What the exercise asks: Report each line from the entries in which "round" can be found.

#####

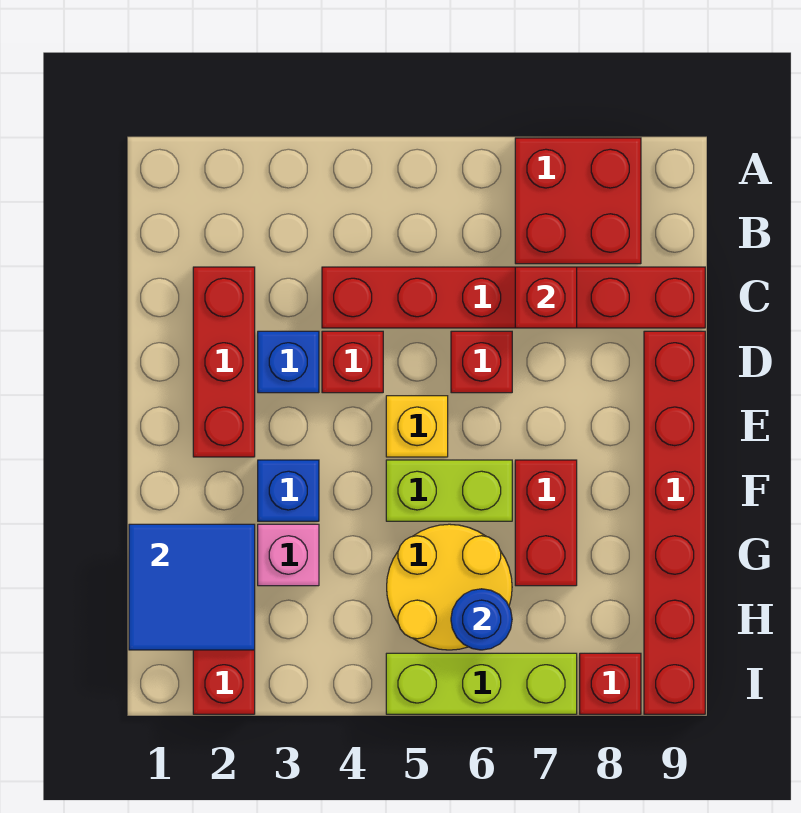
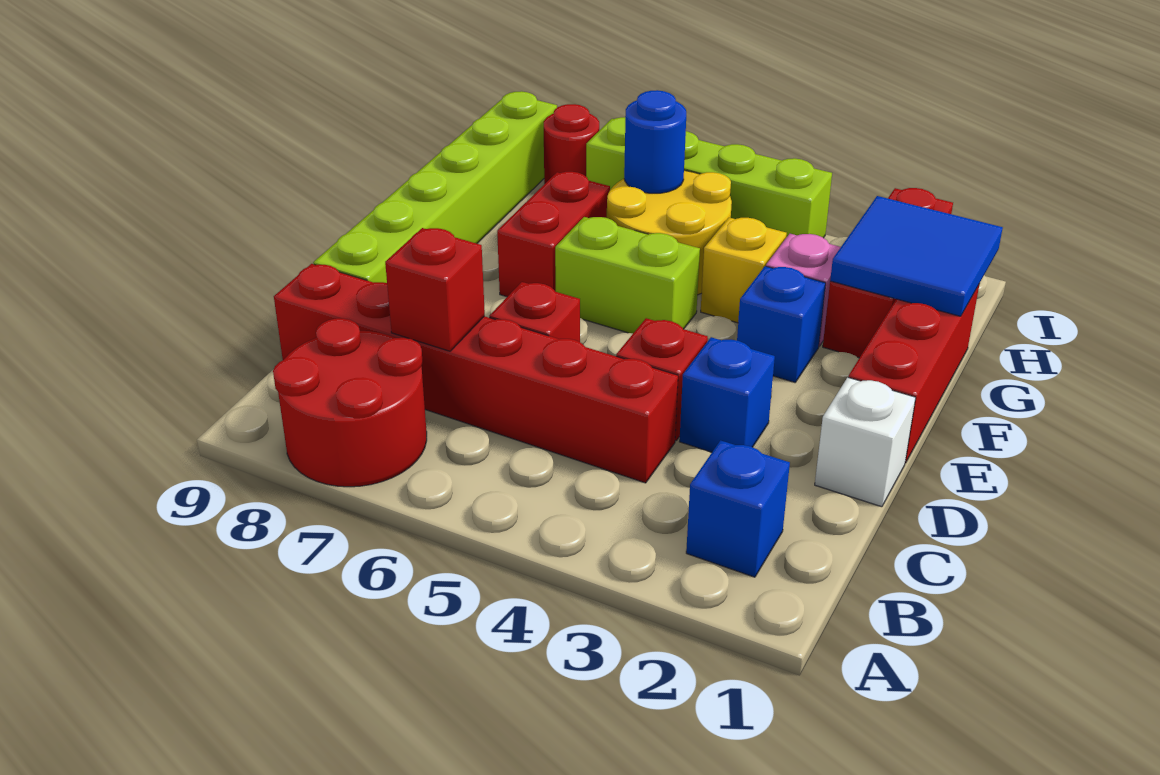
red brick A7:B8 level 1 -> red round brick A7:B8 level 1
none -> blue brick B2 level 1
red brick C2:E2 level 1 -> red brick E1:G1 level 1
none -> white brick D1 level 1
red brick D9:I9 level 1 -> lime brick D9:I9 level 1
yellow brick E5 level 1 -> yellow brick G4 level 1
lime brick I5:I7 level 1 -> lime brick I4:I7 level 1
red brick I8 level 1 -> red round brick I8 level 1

#####

Answer section:
red brick A7:B8 level 1 -> red round brick A7:B8 level 1
red brick I8 level 1 -> red round brick I8 level 1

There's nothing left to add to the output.